TASK DETAILS »
When you reach the line that has "(363, 353) = (459, 487): turquoise" in the material below, reproduce it and each line after it exactly, through the last one.

DATA BLOCK »
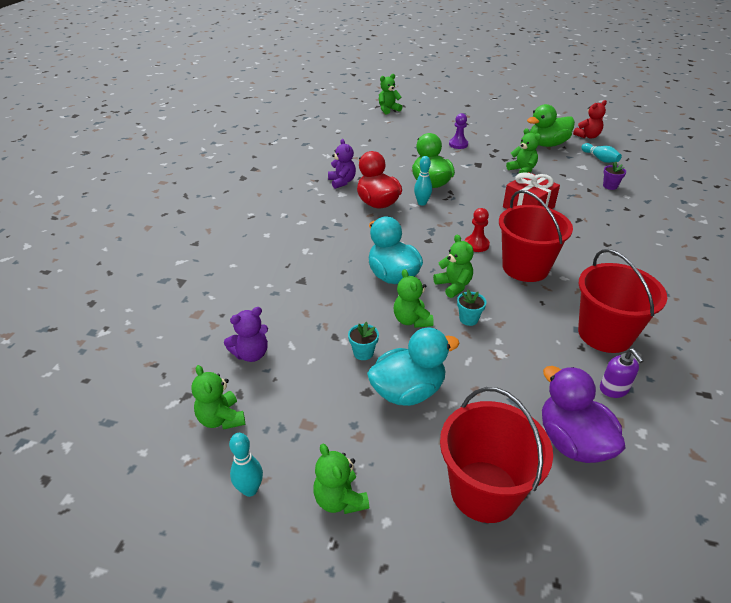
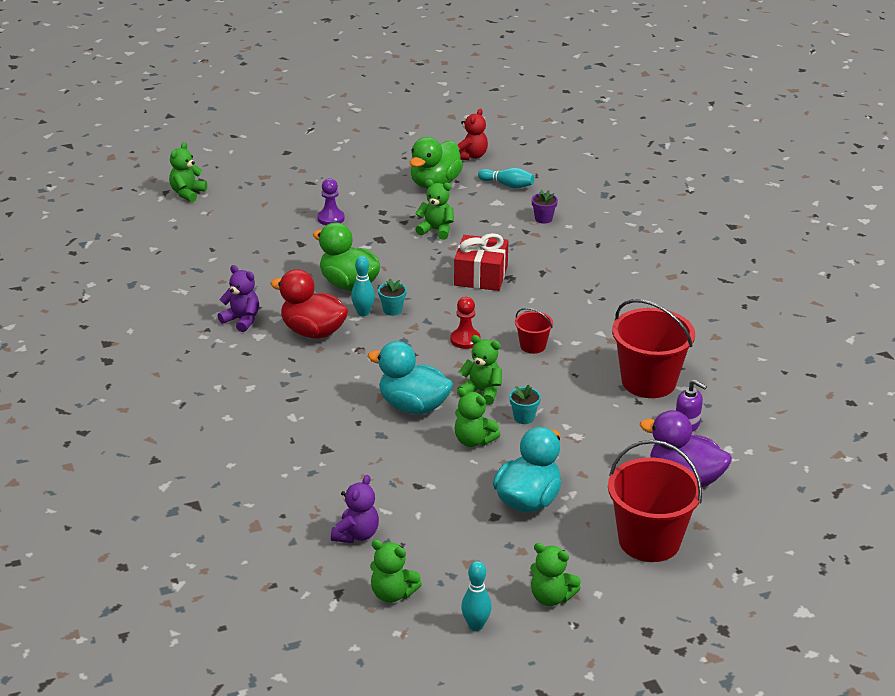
camera: 35 degrees left, 5 degrees down
(363, 353) = (459, 487): turquoise flower pot -> turquoise flower pot (392, 310)
(525, 267) = (533, 346): red bucket -> red bucket, size x0.49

THE ANSWER »
(363, 353) = (459, 487): turquoise flower pot -> turquoise flower pot (392, 310)
(525, 267) = (533, 346): red bucket -> red bucket, size x0.49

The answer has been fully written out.